(Object change descriptions)
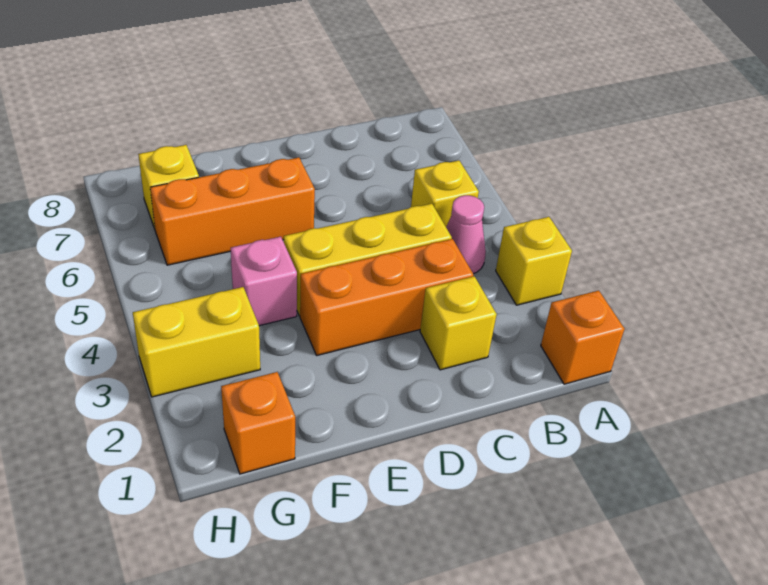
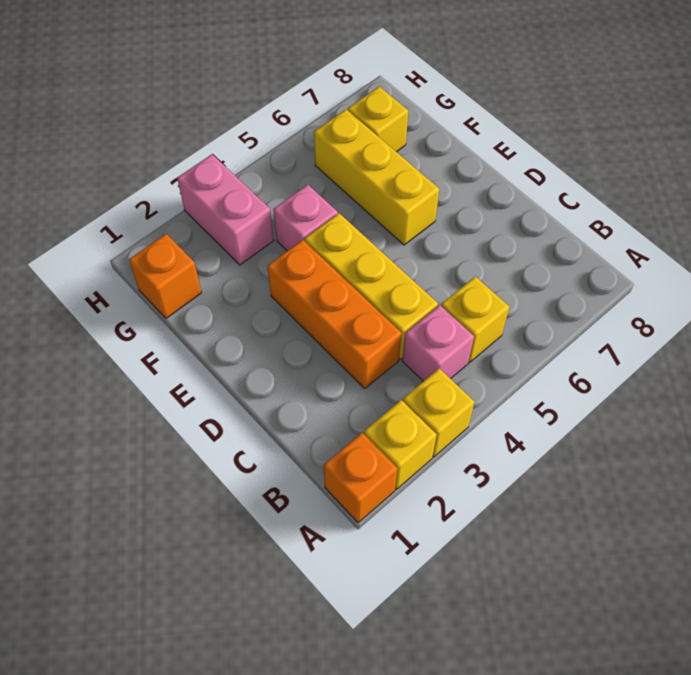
pink cone B4 level 1 -> pink brick B4 level 1
yellow brick C2 level 1 -> yellow brick A2 level 1
orange brick E6:G6 level 1 -> yellow brick E6:G6 level 1
yellow brick G3:H3 level 1 -> pink brick G3:H3 level 1

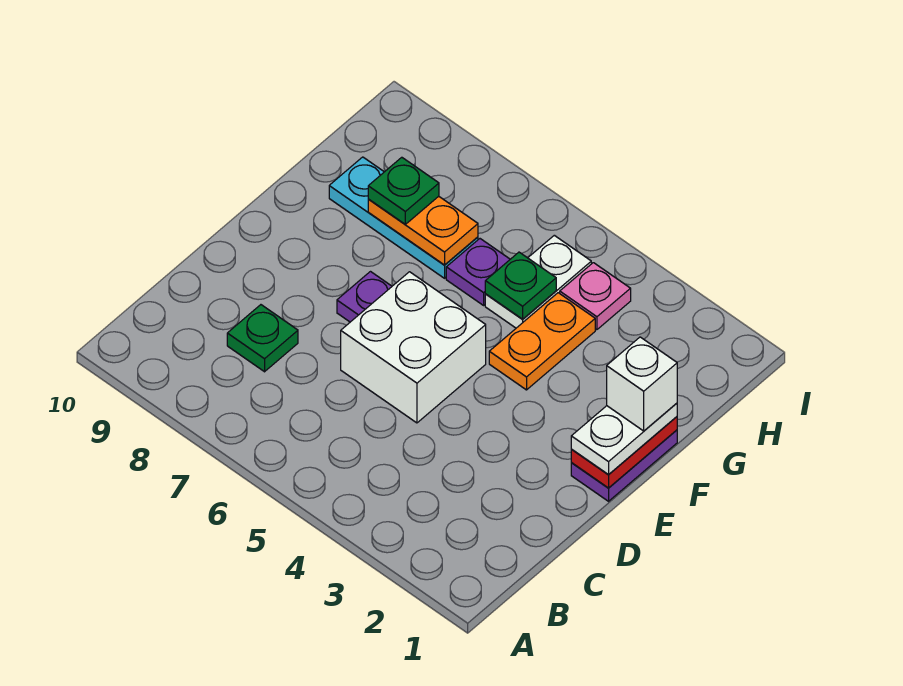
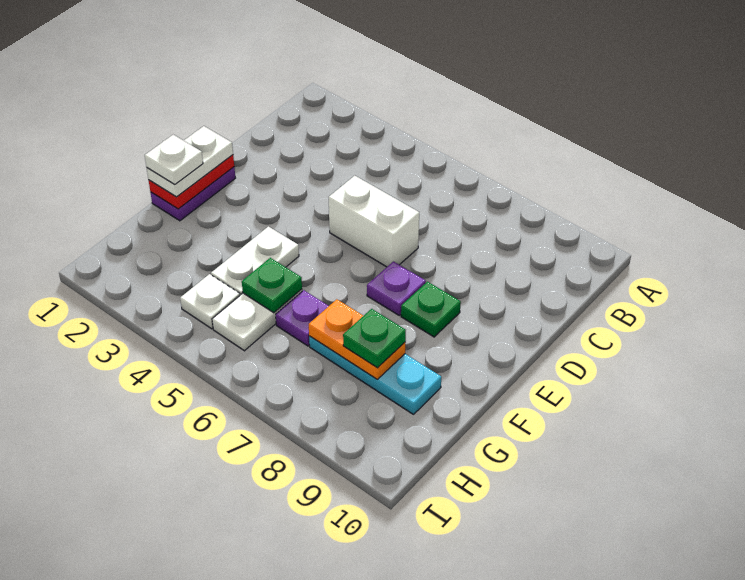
green plate C8 level 1 -> green plate E8 level 1
white brick D5:E6 level 1 -> white brick D5:D6 level 1
white brick F1 level 4 -> white plate F1 level 4
orange plate F4:G4 level 1 -> white plate F4:G4 level 1
pink plate H4 level 1 -> white plate H4 level 1

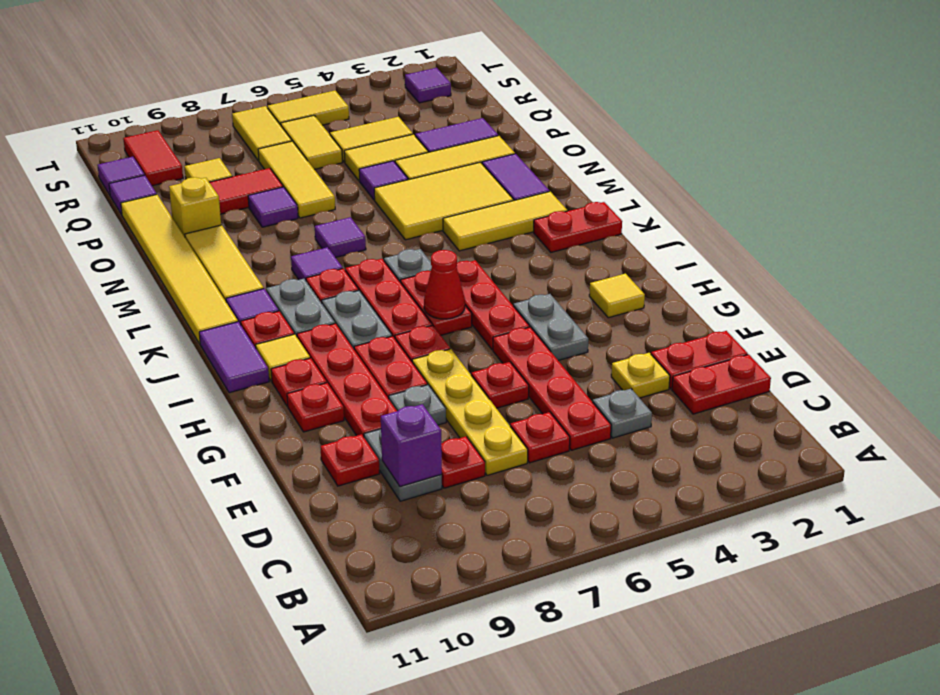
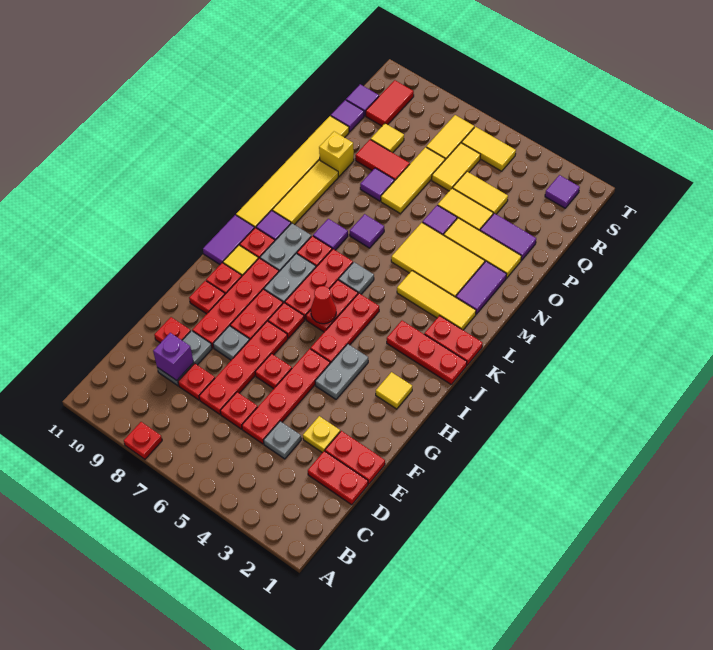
none -> red plate A8 level 1
yellow plate D7:G7 level 1 -> red plate D7:G7 level 1
none -> red plate J1:J3 level 1

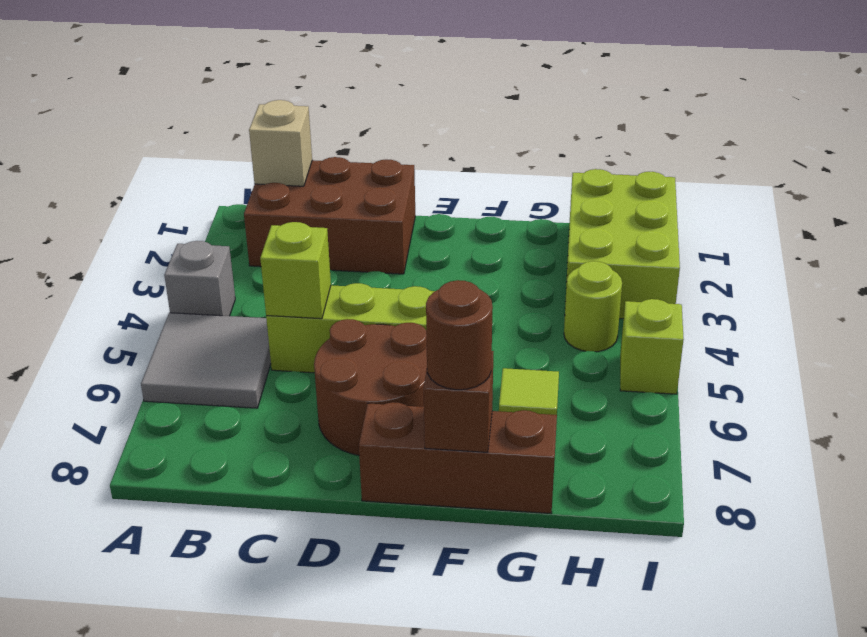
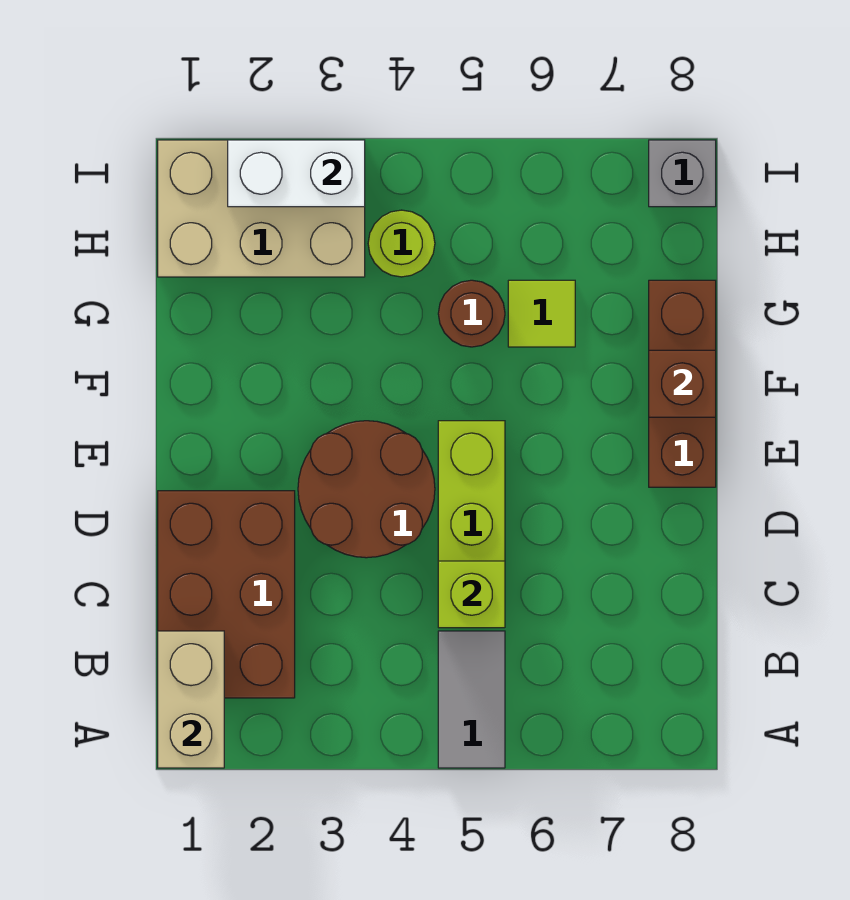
grey brick A4 level 1 -> grey brick I8 level 1
grey tile A5:B6 level 1 -> grey tile A5:B5 level 1
tan brick B1 level 2 -> tan brick A1:B1 level 2
brown round brick D6:E7 level 1 -> brown round brick D3:E4 level 1
brown round brick F8 level 3 -> brown round brick G5 level 1
lime brick H1:I3 level 1 -> tan brick H1:I3 level 1
none -> white brick I2:I3 level 2
lime brick I5 level 1 -> none

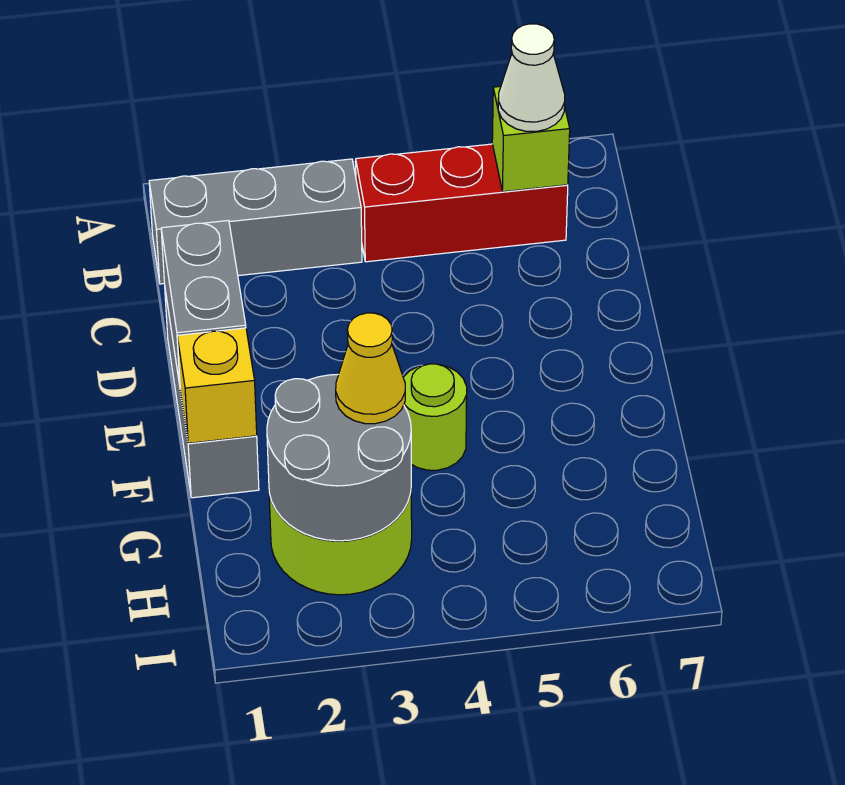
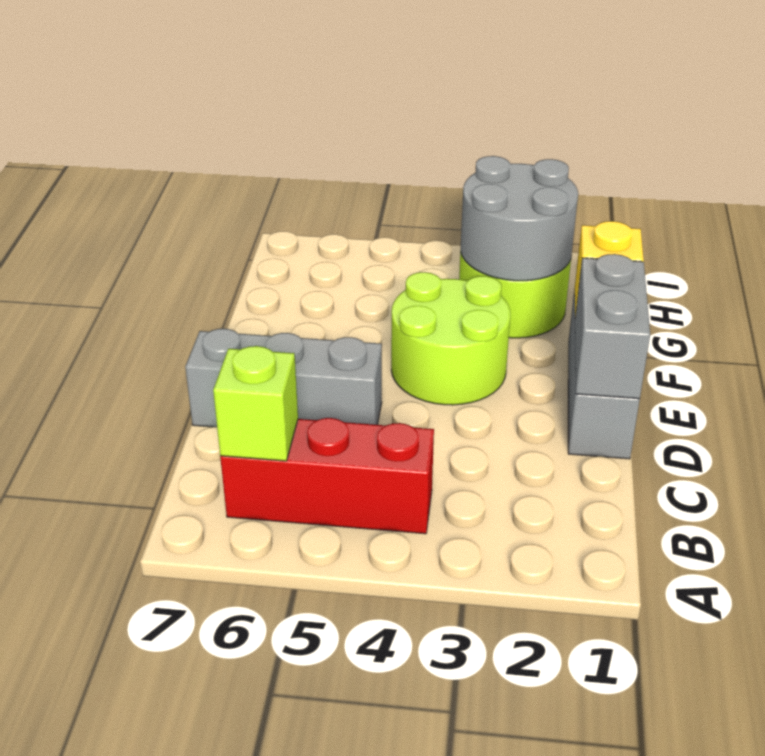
grey brick B1:B3 level 1 -> grey brick D5:D7 level 1
white cone B6 level 3 -> none
lime round brick F4 level 1 -> lime round brick E3:F4 level 1
yellow cone G3 level 3 -> none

• _About this exercise_
Would you write out an exact copy of the entries above, with no images?

• _Completed task_
pink cone B4 level 1 -> pink brick B4 level 1
yellow brick C2 level 1 -> yellow brick A2 level 1
orange brick E6:G6 level 1 -> yellow brick E6:G6 level 1
yellow brick G3:H3 level 1 -> pink brick G3:H3 level 1

green plate C8 level 1 -> green plate E8 level 1
white brick D5:E6 level 1 -> white brick D5:D6 level 1
white brick F1 level 4 -> white plate F1 level 4
orange plate F4:G4 level 1 -> white plate F4:G4 level 1
pink plate H4 level 1 -> white plate H4 level 1

none -> red plate A8 level 1
yellow plate D7:G7 level 1 -> red plate D7:G7 level 1
none -> red plate J1:J3 level 1

grey brick A4 level 1 -> grey brick I8 level 1
grey tile A5:B6 level 1 -> grey tile A5:B5 level 1
tan brick B1 level 2 -> tan brick A1:B1 level 2
brown round brick D6:E7 level 1 -> brown round brick D3:E4 level 1
brown round brick F8 level 3 -> brown round brick G5 level 1
lime brick H1:I3 level 1 -> tan brick H1:I3 level 1
none -> white brick I2:I3 level 2
lime brick I5 level 1 -> none

grey brick B1:B3 level 1 -> grey brick D5:D7 level 1
white cone B6 level 3 -> none
lime round brick F4 level 1 -> lime round brick E3:F4 level 1
yellow cone G3 level 3 -> none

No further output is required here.